---- Dataset records
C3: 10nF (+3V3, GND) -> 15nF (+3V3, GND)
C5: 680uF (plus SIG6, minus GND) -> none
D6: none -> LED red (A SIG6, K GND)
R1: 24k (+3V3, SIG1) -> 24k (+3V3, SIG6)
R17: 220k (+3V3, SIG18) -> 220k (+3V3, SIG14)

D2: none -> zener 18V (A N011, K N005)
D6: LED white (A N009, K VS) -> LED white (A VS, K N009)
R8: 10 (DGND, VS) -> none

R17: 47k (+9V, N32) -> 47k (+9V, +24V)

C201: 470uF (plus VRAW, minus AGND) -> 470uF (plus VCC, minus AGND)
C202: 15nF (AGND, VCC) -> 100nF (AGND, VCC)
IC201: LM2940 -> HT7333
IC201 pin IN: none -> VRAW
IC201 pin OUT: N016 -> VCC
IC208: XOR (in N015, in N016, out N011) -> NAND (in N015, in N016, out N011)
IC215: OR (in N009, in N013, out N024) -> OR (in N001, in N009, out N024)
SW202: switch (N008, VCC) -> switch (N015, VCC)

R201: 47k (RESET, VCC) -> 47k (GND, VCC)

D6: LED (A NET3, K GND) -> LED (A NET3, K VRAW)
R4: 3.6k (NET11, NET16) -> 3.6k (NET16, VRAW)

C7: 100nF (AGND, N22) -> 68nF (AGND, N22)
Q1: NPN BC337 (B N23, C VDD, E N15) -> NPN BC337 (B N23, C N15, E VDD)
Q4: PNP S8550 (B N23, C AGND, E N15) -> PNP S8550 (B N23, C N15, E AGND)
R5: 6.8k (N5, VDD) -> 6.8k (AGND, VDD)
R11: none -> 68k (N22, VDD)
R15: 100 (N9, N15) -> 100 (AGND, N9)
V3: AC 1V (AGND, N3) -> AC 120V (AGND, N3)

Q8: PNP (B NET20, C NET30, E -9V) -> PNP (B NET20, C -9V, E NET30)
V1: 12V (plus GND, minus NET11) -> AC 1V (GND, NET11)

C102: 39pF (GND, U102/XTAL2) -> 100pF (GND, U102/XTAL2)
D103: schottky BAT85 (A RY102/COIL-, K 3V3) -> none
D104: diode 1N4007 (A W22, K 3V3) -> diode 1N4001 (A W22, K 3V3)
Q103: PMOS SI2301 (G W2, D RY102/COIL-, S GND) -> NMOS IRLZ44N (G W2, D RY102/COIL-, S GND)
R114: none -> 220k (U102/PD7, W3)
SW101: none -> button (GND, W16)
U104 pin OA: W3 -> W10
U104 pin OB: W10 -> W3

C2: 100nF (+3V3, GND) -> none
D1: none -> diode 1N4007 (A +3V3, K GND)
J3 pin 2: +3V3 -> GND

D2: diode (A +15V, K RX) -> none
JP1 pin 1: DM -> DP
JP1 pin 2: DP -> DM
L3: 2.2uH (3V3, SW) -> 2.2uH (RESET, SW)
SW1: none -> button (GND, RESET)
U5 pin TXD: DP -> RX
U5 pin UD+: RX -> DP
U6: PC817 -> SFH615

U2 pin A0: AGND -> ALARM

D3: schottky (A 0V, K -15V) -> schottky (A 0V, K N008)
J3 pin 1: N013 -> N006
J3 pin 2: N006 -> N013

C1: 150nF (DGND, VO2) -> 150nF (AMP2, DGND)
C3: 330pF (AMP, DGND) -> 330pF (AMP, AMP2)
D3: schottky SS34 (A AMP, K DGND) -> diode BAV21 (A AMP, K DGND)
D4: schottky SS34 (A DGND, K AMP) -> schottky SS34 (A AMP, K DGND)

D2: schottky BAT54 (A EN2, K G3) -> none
--------
Task requirements: If a line in the records contains the word "RESET", copy it out.

Response box:
R201: 47k (RESET, VCC) -> 47k (GND, VCC)
L3: 2.2uH (3V3, SW) -> 2.2uH (RESET, SW)
SW1: none -> button (GND, RESET)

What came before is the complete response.